#### RECORDS TO PROCESS

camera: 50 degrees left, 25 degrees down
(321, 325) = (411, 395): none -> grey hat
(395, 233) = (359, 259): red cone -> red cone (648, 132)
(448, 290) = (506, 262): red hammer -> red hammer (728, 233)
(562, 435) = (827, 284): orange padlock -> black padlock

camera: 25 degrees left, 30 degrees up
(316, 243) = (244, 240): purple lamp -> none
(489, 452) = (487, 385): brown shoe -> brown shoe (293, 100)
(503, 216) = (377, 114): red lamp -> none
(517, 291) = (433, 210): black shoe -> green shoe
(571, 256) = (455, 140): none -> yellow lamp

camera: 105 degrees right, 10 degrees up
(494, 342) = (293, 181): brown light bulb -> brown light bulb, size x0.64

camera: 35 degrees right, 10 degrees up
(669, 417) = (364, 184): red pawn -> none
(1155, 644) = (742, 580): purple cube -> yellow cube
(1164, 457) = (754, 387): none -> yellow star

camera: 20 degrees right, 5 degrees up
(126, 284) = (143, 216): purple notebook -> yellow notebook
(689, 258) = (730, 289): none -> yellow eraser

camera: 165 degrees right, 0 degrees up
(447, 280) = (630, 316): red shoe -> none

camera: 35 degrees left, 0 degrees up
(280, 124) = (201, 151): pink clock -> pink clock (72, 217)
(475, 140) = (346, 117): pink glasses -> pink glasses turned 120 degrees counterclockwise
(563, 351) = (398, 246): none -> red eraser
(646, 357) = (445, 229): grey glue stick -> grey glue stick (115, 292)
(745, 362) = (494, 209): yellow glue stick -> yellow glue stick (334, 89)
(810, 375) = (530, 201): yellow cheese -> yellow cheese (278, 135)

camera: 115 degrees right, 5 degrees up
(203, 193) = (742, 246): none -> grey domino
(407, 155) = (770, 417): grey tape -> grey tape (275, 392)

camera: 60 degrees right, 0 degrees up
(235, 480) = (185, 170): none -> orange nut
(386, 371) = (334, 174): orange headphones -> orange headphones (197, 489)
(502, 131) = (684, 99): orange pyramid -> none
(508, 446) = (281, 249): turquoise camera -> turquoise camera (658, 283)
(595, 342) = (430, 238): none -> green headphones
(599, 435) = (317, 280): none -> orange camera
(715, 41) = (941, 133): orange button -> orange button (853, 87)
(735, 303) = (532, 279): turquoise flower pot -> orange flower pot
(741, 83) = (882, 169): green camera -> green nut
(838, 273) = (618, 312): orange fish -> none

########

ASSIGNED TASK — The reply should hold only the lines from the beginning of the listing above through the line with "camera: 115 degrees right, 5 degrees up", each one written exactly as it appears.

RESPONSE BELOW —
camera: 50 degrees left, 25 degrees down
(321, 325) = (411, 395): none -> grey hat
(395, 233) = (359, 259): red cone -> red cone (648, 132)
(448, 290) = (506, 262): red hammer -> red hammer (728, 233)
(562, 435) = (827, 284): orange padlock -> black padlock

camera: 25 degrees left, 30 degrees up
(316, 243) = (244, 240): purple lamp -> none
(489, 452) = (487, 385): brown shoe -> brown shoe (293, 100)
(503, 216) = (377, 114): red lamp -> none
(517, 291) = (433, 210): black shoe -> green shoe
(571, 256) = (455, 140): none -> yellow lamp

camera: 105 degrees right, 10 degrees up
(494, 342) = (293, 181): brown light bulb -> brown light bulb, size x0.64

camera: 35 degrees right, 10 degrees up
(669, 417) = (364, 184): red pawn -> none
(1155, 644) = (742, 580): purple cube -> yellow cube
(1164, 457) = (754, 387): none -> yellow star

camera: 20 degrees right, 5 degrees up
(126, 284) = (143, 216): purple notebook -> yellow notebook
(689, 258) = (730, 289): none -> yellow eraser

camera: 165 degrees right, 0 degrees up
(447, 280) = (630, 316): red shoe -> none

camera: 35 degrees left, 0 degrees up
(280, 124) = (201, 151): pink clock -> pink clock (72, 217)
(475, 140) = (346, 117): pink glasses -> pink glasses turned 120 degrees counterclockwise
(563, 351) = (398, 246): none -> red eraser
(646, 357) = (445, 229): grey glue stick -> grey glue stick (115, 292)
(745, 362) = (494, 209): yellow glue stick -> yellow glue stick (334, 89)
(810, 375) = (530, 201): yellow cheese -> yellow cheese (278, 135)

camera: 115 degrees right, 5 degrees up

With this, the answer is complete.